*OBJECTIVE*. Rename "Belgrade" to "Zagreb" throughout everything from the start of the records down to the line containing "Venice: 7:04 -> 9:04", and reproduce those lines with all else unchanged.

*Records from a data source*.
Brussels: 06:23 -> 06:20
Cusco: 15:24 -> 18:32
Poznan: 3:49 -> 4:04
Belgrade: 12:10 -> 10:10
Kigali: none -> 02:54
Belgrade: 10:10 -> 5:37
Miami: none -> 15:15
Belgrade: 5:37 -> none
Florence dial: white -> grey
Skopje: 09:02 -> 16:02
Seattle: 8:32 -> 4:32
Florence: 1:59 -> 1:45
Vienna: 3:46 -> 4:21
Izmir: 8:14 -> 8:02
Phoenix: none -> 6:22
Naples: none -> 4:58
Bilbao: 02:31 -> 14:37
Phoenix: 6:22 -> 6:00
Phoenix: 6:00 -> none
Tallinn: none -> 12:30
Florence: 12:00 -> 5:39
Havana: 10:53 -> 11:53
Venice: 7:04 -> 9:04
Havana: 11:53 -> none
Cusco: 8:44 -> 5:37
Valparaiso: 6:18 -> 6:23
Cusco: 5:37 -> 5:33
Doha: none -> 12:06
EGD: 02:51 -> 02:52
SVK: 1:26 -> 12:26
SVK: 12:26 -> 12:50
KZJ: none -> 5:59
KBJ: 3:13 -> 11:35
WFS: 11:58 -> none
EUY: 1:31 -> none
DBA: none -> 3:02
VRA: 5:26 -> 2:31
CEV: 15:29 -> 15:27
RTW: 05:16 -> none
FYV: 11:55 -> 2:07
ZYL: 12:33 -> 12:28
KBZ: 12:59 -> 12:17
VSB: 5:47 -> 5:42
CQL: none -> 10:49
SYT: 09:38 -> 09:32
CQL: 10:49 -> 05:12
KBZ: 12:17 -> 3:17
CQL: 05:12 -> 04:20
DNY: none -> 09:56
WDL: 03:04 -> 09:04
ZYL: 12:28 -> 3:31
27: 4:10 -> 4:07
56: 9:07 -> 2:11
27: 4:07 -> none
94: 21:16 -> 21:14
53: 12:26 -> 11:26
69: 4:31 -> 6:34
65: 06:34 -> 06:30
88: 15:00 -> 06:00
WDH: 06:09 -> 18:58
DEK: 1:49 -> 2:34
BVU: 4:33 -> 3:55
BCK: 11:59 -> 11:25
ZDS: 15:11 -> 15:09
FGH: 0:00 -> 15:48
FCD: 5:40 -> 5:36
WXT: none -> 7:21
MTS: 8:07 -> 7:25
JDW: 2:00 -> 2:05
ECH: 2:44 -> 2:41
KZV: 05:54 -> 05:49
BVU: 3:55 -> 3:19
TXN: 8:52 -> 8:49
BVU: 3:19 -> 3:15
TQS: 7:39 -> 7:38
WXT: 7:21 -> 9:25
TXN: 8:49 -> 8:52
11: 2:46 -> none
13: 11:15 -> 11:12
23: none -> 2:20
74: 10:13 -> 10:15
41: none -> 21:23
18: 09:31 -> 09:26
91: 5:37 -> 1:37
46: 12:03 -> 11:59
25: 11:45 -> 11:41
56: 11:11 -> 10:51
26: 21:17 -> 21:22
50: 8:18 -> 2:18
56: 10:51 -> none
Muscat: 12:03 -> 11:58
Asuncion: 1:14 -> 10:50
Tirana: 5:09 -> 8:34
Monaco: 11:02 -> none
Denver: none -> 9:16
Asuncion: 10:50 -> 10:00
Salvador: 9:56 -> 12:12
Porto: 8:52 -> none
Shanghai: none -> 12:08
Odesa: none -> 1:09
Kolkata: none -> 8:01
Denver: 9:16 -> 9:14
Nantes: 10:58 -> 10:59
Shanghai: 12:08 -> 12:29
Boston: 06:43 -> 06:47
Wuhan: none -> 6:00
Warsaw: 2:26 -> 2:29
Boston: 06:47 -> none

*TASK ANSWER*.
Brussels: 06:23 -> 06:20
Cusco: 15:24 -> 18:32
Poznan: 3:49 -> 4:04
Zagreb: 12:10 -> 10:10
Kigali: none -> 02:54
Zagreb: 10:10 -> 5:37
Miami: none -> 15:15
Zagreb: 5:37 -> none
Florence dial: white -> grey
Skopje: 09:02 -> 16:02
Seattle: 8:32 -> 4:32
Florence: 1:59 -> 1:45
Vienna: 3:46 -> 4:21
Izmir: 8:14 -> 8:02
Phoenix: none -> 6:22
Naples: none -> 4:58
Bilbao: 02:31 -> 14:37
Phoenix: 6:22 -> 6:00
Phoenix: 6:00 -> none
Tallinn: none -> 12:30
Florence: 12:00 -> 5:39
Havana: 10:53 -> 11:53
Venice: 7:04 -> 9:04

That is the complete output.